• Exercise description: The records that follow must be printed exactly as they are.

• Exercise data:
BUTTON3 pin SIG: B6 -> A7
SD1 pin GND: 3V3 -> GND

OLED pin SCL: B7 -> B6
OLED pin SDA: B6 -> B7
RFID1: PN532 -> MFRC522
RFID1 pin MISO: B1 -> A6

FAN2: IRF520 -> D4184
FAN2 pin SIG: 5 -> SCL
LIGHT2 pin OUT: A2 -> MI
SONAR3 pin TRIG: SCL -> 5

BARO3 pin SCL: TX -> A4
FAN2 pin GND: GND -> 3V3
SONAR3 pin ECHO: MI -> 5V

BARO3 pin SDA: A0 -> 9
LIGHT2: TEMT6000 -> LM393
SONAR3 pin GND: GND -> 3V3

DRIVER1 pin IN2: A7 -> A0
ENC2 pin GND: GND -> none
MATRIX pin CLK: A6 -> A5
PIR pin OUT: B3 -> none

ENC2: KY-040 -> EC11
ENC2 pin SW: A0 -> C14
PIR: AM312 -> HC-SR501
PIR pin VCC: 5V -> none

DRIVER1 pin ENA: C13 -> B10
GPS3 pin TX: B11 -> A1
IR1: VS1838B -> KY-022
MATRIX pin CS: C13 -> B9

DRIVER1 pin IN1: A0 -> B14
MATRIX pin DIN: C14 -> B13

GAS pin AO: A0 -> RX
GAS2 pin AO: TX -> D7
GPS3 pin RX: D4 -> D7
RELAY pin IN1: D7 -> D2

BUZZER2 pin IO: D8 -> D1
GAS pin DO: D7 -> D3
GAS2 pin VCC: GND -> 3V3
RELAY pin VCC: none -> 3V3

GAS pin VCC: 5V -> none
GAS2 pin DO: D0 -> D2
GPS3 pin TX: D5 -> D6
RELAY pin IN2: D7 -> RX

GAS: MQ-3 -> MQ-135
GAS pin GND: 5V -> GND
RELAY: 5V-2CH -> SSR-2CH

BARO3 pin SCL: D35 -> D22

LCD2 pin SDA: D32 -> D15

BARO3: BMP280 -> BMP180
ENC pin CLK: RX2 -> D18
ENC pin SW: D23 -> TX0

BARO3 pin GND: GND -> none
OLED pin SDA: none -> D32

• Expected answer:
BUTTON3 pin SIG: B6 -> A7
SD1 pin GND: 3V3 -> GND

OLED pin SCL: B7 -> B6
OLED pin SDA: B6 -> B7
RFID1: PN532 -> MFRC522
RFID1 pin MISO: B1 -> A6

FAN2: IRF520 -> D4184
FAN2 pin SIG: 5 -> SCL
LIGHT2 pin OUT: A2 -> MI
SONAR3 pin TRIG: SCL -> 5

BARO3 pin SCL: TX -> A4
FAN2 pin GND: GND -> 3V3
SONAR3 pin ECHO: MI -> 5V

BARO3 pin SDA: A0 -> 9
LIGHT2: TEMT6000 -> LM393
SONAR3 pin GND: GND -> 3V3

DRIVER1 pin IN2: A7 -> A0
ENC2 pin GND: GND -> none
MATRIX pin CLK: A6 -> A5
PIR pin OUT: B3 -> none

ENC2: KY-040 -> EC11
ENC2 pin SW: A0 -> C14
PIR: AM312 -> HC-SR501
PIR pin VCC: 5V -> none

DRIVER1 pin ENA: C13 -> B10
GPS3 pin TX: B11 -> A1
IR1: VS1838B -> KY-022
MATRIX pin CS: C13 -> B9

DRIVER1 pin IN1: A0 -> B14
MATRIX pin DIN: C14 -> B13

GAS pin AO: A0 -> RX
GAS2 pin AO: TX -> D7
GPS3 pin RX: D4 -> D7
RELAY pin IN1: D7 -> D2

BUZZER2 pin IO: D8 -> D1
GAS pin DO: D7 -> D3
GAS2 pin VCC: GND -> 3V3
RELAY pin VCC: none -> 3V3

GAS pin VCC: 5V -> none
GAS2 pin DO: D0 -> D2
GPS3 pin TX: D5 -> D6
RELAY pin IN2: D7 -> RX

GAS: MQ-3 -> MQ-135
GAS pin GND: 5V -> GND
RELAY: 5V-2CH -> SSR-2CH

BARO3 pin SCL: D35 -> D22

LCD2 pin SDA: D32 -> D15

BARO3: BMP280 -> BMP180
ENC pin CLK: RX2 -> D18
ENC pin SW: D23 -> TX0

BARO3 pin GND: GND -> none
OLED pin SDA: none -> D32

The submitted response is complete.